Problem statement
Count how many lines in the data below contain the word "pentagon". Reply with the number only.
* begin Records supplied *
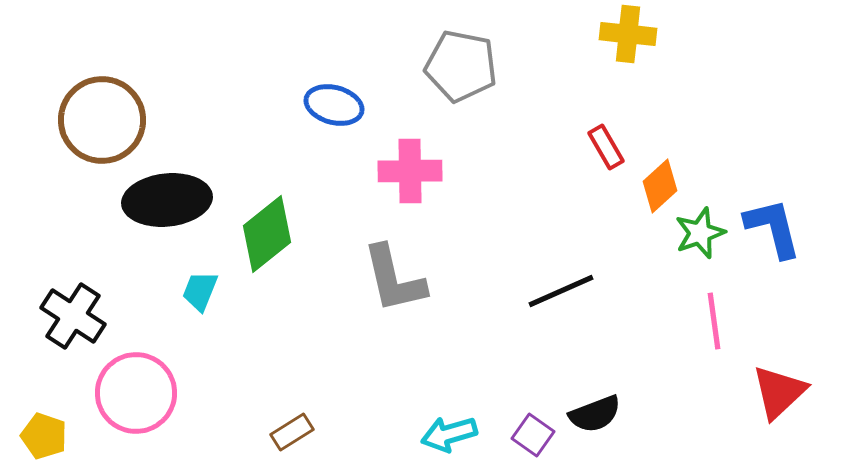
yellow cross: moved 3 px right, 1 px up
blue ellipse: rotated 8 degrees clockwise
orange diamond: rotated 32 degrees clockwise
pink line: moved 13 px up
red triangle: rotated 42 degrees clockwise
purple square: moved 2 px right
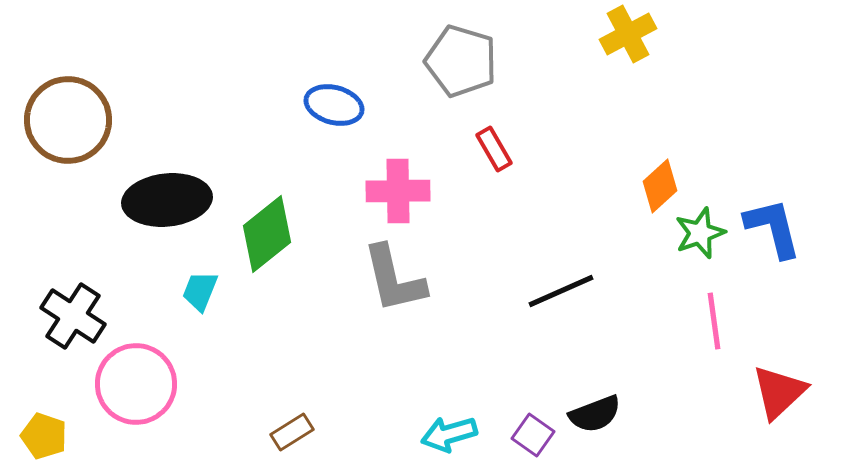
yellow cross: rotated 34 degrees counterclockwise
gray pentagon: moved 5 px up; rotated 6 degrees clockwise
brown circle: moved 34 px left
red rectangle: moved 112 px left, 2 px down
pink cross: moved 12 px left, 20 px down
pink circle: moved 9 px up
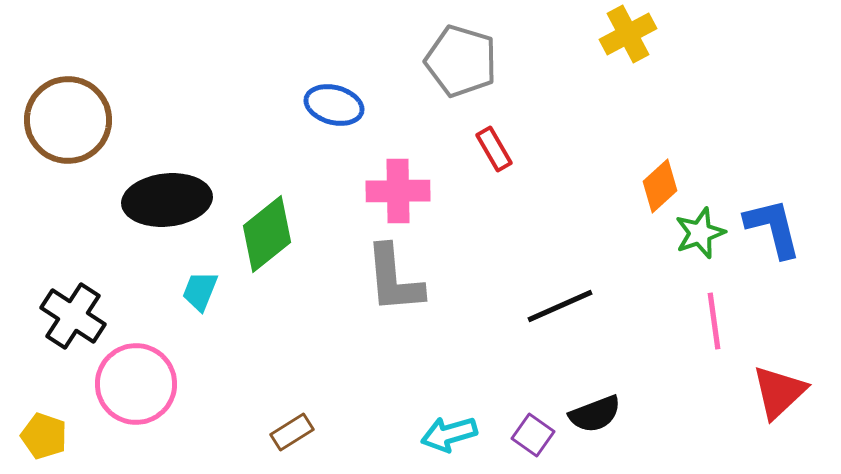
gray L-shape: rotated 8 degrees clockwise
black line: moved 1 px left, 15 px down
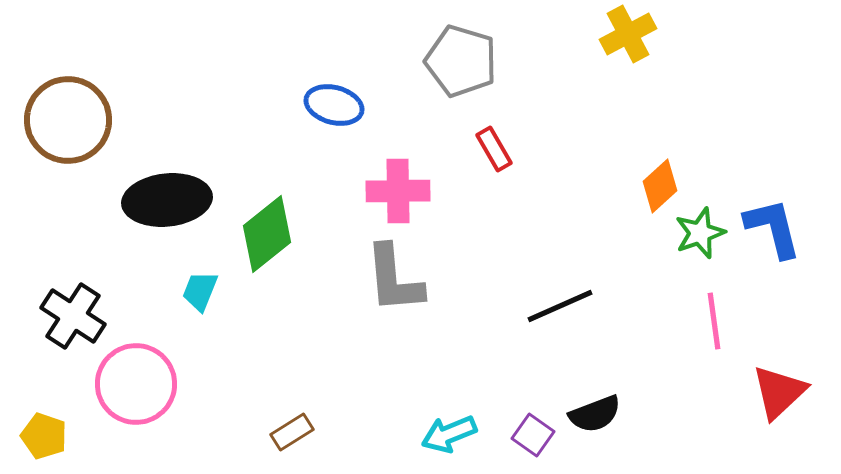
cyan arrow: rotated 6 degrees counterclockwise
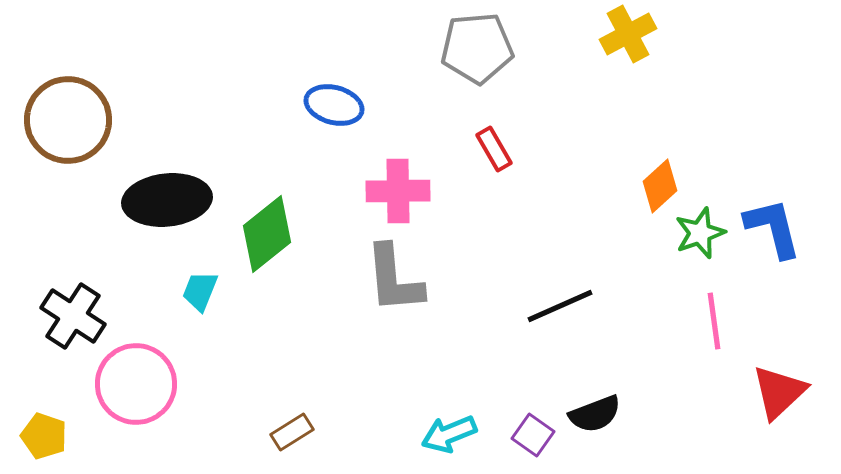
gray pentagon: moved 16 px right, 13 px up; rotated 22 degrees counterclockwise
* end Records supplied *
Correct output
2